Problem description – Output only the lines below that start at the line containing "C5: 15nF (GND, U1/PD5) -> 15nF (5V, GND)" and end at the line containing "SW3: button (5V, U1/PD0)", with both ends kept.

Input data –
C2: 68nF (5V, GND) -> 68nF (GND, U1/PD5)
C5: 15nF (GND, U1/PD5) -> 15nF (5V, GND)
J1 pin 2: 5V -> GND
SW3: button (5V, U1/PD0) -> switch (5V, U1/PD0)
...
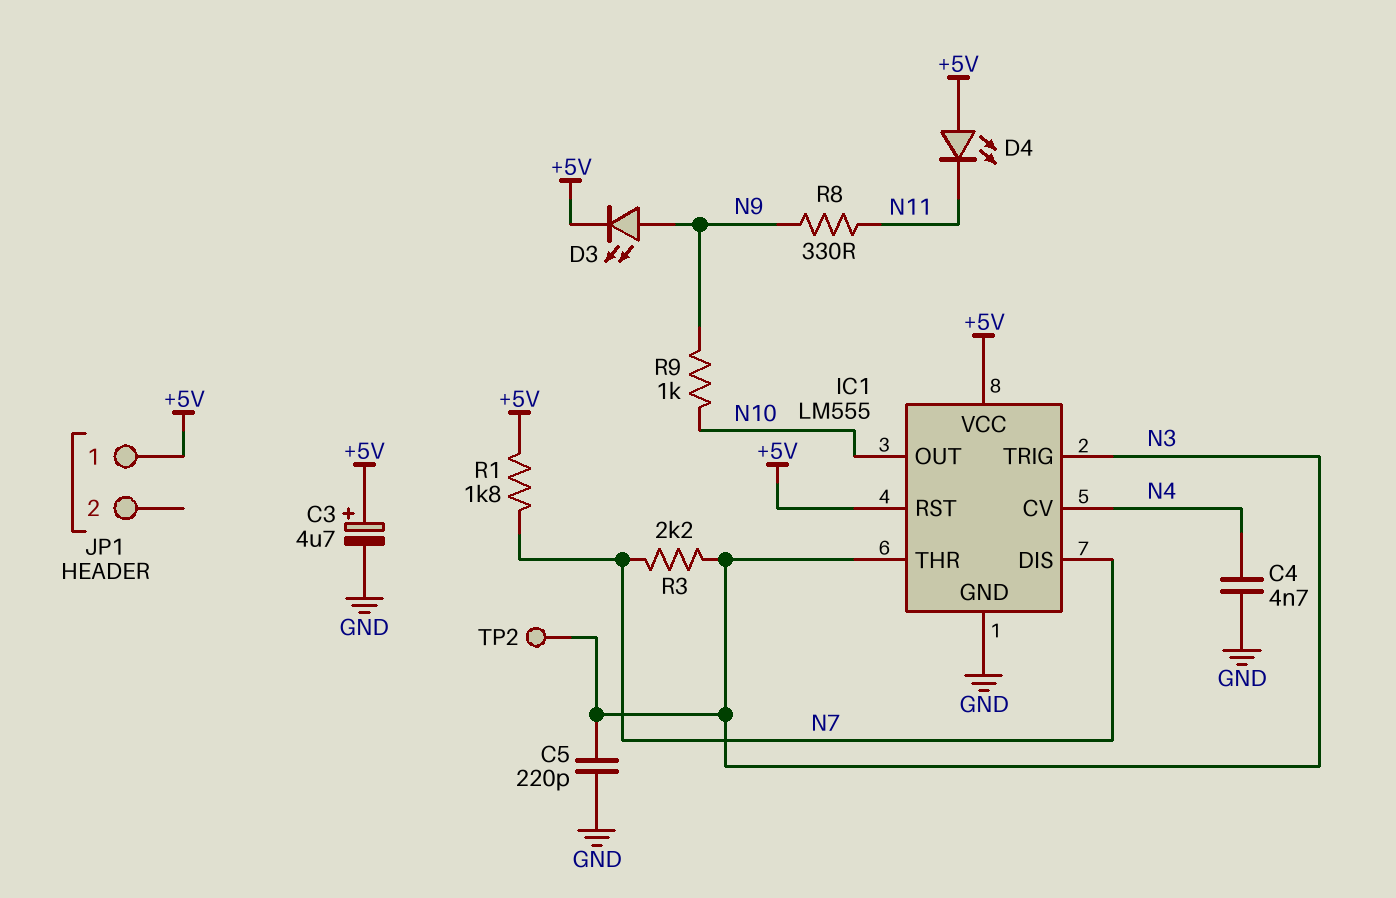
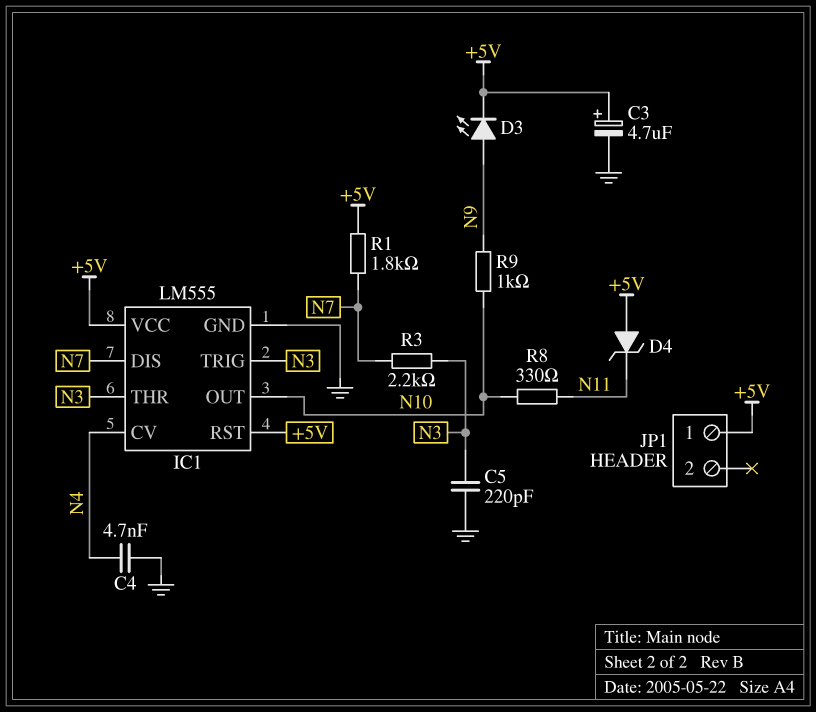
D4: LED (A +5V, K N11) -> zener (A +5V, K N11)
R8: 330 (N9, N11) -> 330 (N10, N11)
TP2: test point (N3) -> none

Reply –
C5: 15nF (GND, U1/PD5) -> 15nF (5V, GND)
J1 pin 2: 5V -> GND
SW3: button (5V, U1/PD0) -> switch (5V, U1/PD0)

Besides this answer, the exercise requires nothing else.